● ASSIGNMENT:
Give back word for word every line from the one that includes "R1: none -> 24k (0V, AUX)" through the last line of the listing, and nothing besides.

● DATA PROVIDED:

• • • • •

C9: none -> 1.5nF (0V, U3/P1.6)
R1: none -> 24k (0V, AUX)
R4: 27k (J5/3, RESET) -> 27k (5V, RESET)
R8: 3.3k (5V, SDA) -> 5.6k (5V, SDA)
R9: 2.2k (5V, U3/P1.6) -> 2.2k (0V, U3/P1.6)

• • • • •

● TASK RESULT:
R1: none -> 24k (0V, AUX)
R4: 27k (J5/3, RESET) -> 27k (5V, RESET)
R8: 3.3k (5V, SDA) -> 5.6k (5V, SDA)
R9: 2.2k (5V, U3/P1.6) -> 2.2k (0V, U3/P1.6)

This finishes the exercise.